## Records from a collection
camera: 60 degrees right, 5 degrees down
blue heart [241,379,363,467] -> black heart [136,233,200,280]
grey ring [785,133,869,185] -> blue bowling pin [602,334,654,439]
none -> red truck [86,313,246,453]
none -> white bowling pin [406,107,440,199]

...

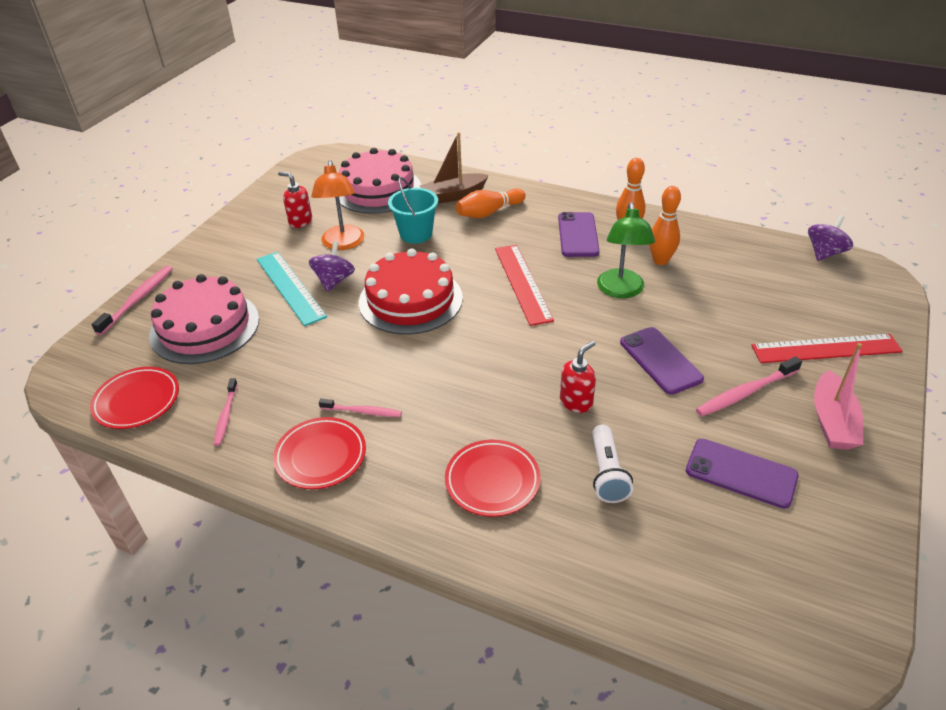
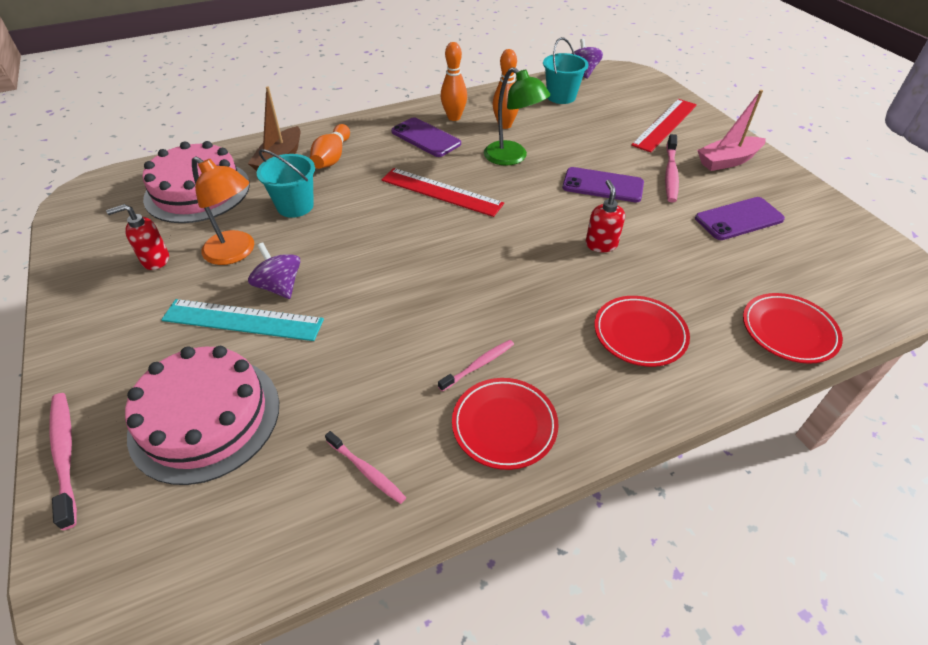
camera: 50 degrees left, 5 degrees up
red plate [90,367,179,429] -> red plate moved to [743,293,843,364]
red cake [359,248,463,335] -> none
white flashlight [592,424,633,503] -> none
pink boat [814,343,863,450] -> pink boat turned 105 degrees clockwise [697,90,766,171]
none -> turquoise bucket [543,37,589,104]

## Try it
Wherever a line contains the string "blue", copy that line from the data.

## The completed task
blue heart [241,379,363,467] -> black heart [136,233,200,280]
grey ring [785,133,869,185] -> blue bowling pin [602,334,654,439]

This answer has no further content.